Records from a collection:
__________________________________________________
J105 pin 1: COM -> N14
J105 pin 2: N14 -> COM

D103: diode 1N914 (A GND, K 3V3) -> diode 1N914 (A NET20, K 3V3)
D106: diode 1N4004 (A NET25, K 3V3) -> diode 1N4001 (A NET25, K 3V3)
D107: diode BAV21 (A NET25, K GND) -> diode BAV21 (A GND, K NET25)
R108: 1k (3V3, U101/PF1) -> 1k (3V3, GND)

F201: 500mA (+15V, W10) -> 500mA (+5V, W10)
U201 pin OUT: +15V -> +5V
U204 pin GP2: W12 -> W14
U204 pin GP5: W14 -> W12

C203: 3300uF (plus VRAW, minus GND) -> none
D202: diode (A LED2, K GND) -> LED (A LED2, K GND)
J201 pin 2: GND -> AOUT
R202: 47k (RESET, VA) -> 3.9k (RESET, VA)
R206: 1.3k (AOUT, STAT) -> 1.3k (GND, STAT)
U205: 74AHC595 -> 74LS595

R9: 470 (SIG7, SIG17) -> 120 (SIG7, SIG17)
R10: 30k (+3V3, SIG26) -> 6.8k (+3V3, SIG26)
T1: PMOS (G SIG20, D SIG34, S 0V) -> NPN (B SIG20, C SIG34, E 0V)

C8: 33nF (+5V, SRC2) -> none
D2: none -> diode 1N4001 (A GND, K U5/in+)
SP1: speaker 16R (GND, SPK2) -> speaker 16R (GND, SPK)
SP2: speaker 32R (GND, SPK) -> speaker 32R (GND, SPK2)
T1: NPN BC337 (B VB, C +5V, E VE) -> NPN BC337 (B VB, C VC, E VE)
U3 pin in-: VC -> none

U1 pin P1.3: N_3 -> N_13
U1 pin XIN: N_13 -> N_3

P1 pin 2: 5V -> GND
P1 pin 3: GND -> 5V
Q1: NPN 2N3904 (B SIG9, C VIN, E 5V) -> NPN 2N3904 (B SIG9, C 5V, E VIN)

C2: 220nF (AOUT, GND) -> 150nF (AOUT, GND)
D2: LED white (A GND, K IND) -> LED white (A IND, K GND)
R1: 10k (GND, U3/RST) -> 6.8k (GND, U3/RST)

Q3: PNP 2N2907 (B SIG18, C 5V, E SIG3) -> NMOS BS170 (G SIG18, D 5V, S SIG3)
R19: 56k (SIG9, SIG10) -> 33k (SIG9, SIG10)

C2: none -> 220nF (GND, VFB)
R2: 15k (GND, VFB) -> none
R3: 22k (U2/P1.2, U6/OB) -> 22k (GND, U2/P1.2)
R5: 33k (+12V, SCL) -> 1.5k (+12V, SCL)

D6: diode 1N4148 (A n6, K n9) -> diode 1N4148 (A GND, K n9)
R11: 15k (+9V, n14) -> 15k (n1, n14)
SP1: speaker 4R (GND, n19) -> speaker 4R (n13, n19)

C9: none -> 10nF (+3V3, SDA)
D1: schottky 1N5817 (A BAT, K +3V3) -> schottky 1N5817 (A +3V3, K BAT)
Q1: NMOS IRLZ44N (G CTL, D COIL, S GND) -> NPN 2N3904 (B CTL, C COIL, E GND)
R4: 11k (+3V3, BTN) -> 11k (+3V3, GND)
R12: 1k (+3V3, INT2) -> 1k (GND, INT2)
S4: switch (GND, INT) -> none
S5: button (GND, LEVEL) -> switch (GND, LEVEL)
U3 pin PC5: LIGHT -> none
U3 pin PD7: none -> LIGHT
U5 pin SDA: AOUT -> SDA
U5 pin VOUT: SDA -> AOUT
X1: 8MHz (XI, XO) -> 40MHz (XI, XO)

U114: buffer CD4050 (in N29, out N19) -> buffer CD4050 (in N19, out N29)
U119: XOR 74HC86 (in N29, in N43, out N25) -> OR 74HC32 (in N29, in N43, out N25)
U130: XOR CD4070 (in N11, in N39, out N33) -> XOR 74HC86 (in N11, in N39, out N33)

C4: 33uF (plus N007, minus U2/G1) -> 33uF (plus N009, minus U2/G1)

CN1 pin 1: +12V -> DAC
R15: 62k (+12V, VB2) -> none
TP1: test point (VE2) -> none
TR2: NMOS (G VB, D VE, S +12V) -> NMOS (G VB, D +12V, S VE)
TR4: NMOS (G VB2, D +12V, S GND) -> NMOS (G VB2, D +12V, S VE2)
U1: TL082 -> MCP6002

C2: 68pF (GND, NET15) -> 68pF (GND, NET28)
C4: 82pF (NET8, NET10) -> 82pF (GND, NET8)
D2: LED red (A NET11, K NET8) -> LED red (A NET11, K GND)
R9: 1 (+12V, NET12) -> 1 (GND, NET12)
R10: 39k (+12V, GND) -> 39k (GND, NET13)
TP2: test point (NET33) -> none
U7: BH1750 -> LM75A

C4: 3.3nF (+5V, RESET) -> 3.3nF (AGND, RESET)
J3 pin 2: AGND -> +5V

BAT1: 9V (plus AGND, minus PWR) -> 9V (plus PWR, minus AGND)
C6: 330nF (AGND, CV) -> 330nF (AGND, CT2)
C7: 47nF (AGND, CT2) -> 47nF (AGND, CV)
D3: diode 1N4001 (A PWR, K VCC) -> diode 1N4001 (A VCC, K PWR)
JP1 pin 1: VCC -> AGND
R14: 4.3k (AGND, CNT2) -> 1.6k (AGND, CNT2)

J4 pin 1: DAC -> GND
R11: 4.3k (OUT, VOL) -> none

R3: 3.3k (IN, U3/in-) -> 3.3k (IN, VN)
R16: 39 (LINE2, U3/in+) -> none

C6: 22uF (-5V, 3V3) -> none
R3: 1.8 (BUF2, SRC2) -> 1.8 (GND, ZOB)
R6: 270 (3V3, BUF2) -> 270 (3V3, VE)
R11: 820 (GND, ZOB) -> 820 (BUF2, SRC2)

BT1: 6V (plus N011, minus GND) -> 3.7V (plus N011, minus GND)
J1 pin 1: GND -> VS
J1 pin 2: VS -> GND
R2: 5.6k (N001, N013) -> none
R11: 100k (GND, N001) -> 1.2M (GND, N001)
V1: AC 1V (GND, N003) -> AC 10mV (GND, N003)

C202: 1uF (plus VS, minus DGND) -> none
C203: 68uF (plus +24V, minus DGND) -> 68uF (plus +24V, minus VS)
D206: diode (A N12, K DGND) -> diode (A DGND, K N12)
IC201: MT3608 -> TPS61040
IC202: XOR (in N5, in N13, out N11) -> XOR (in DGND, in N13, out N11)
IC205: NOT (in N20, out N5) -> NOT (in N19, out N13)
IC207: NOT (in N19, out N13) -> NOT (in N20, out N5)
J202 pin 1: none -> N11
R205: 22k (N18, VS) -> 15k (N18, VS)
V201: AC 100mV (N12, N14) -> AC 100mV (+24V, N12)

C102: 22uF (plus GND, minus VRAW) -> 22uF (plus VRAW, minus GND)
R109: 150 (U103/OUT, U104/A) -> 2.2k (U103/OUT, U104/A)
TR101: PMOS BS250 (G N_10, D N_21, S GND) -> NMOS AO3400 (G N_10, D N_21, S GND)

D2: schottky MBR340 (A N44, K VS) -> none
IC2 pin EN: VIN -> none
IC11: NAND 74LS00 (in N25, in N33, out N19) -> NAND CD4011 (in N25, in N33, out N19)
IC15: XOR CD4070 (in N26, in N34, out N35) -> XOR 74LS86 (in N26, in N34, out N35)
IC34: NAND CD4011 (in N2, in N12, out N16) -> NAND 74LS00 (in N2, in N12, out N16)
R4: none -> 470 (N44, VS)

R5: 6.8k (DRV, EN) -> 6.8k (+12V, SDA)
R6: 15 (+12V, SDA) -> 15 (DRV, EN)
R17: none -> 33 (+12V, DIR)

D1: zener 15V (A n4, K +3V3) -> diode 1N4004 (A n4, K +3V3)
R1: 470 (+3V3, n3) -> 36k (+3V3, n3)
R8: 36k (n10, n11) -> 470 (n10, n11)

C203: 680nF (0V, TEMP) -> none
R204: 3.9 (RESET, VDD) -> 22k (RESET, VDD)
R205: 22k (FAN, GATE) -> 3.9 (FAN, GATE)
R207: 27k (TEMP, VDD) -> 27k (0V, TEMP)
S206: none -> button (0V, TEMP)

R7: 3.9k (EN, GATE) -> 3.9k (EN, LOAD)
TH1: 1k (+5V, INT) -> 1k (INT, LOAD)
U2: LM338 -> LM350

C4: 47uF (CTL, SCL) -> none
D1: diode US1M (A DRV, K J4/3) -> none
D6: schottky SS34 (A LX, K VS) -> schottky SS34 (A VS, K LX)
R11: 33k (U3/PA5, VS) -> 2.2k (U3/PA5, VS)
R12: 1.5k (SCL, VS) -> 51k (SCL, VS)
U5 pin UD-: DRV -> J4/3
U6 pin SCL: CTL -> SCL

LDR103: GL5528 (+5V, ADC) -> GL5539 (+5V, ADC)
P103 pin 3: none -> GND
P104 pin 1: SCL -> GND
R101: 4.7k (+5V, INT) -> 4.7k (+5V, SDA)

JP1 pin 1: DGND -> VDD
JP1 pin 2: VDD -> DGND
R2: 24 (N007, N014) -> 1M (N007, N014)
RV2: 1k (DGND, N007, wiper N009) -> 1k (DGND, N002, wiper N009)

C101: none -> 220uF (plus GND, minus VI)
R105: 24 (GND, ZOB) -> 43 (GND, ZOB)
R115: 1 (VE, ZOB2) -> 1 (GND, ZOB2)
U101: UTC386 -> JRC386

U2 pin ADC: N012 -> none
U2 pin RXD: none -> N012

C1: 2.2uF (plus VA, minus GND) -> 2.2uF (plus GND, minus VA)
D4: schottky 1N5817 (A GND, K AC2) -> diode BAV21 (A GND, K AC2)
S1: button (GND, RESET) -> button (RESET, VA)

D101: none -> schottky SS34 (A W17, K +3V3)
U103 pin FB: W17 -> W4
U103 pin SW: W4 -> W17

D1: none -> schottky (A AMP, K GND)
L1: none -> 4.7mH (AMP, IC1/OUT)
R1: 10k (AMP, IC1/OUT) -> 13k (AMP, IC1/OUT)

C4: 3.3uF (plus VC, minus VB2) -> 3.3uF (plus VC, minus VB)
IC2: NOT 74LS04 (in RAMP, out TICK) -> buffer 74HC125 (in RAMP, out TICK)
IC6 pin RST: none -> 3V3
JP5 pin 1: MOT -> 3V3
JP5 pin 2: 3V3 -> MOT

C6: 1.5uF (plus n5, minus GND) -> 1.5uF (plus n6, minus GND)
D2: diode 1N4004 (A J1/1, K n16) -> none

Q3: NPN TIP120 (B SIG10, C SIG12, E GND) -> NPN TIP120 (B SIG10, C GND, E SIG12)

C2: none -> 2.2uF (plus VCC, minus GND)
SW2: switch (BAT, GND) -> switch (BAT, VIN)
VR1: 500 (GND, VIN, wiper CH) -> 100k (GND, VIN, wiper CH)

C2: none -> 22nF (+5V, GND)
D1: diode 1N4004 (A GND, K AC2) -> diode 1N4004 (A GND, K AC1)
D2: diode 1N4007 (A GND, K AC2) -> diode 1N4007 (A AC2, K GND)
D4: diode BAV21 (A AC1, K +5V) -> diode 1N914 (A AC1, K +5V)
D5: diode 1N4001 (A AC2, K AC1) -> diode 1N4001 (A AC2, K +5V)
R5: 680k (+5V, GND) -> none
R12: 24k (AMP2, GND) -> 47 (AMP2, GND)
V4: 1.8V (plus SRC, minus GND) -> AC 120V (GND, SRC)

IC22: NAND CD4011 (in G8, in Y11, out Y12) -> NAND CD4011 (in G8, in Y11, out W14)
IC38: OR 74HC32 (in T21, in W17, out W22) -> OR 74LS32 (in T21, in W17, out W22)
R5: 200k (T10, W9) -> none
__________________________________________________
◆ Description of the task: Going back over the entries above, copy word for word every line from the one that has "U3 pin PC5: LIGHT -> none" on through the one that has "BT1: 6V (plus".

◆ Output below:
U3 pin PC5: LIGHT -> none
U3 pin PD7: none -> LIGHT
U5 pin SDA: AOUT -> SDA
U5 pin VOUT: SDA -> AOUT
X1: 8MHz (XI, XO) -> 40MHz (XI, XO)

U114: buffer CD4050 (in N29, out N19) -> buffer CD4050 (in N19, out N29)
U119: XOR 74HC86 (in N29, in N43, out N25) -> OR 74HC32 (in N29, in N43, out N25)
U130: XOR CD4070 (in N11, in N39, out N33) -> XOR 74HC86 (in N11, in N39, out N33)

C4: 33uF (plus N007, minus U2/G1) -> 33uF (plus N009, minus U2/G1)

CN1 pin 1: +12V -> DAC
R15: 62k (+12V, VB2) -> none
TP1: test point (VE2) -> none
TR2: NMOS (G VB, D VE, S +12V) -> NMOS (G VB, D +12V, S VE)
TR4: NMOS (G VB2, D +12V, S GND) -> NMOS (G VB2, D +12V, S VE2)
U1: TL082 -> MCP6002

C2: 68pF (GND, NET15) -> 68pF (GND, NET28)
C4: 82pF (NET8, NET10) -> 82pF (GND, NET8)
D2: LED red (A NET11, K NET8) -> LED red (A NET11, K GND)
R9: 1 (+12V, NET12) -> 1 (GND, NET12)
R10: 39k (+12V, GND) -> 39k (GND, NET13)
TP2: test point (NET33) -> none
U7: BH1750 -> LM75A

C4: 3.3nF (+5V, RESET) -> 3.3nF (AGND, RESET)
J3 pin 2: AGND -> +5V

BAT1: 9V (plus AGND, minus PWR) -> 9V (plus PWR, minus AGND)
C6: 330nF (AGND, CV) -> 330nF (AGND, CT2)
C7: 47nF (AGND, CT2) -> 47nF (AGND, CV)
D3: diode 1N4001 (A PWR, K VCC) -> diode 1N4001 (A VCC, K PWR)
JP1 pin 1: VCC -> AGND
R14: 4.3k (AGND, CNT2) -> 1.6k (AGND, CNT2)

J4 pin 1: DAC -> GND
R11: 4.3k (OUT, VOL) -> none

R3: 3.3k (IN, U3/in-) -> 3.3k (IN, VN)
R16: 39 (LINE2, U3/in+) -> none

C6: 22uF (-5V, 3V3) -> none
R3: 1.8 (BUF2, SRC2) -> 1.8 (GND, ZOB)
R6: 270 (3V3, BUF2) -> 270 (3V3, VE)
R11: 820 (GND, ZOB) -> 820 (BUF2, SRC2)

BT1: 6V (plus N011, minus GND) -> 3.7V (plus N011, minus GND)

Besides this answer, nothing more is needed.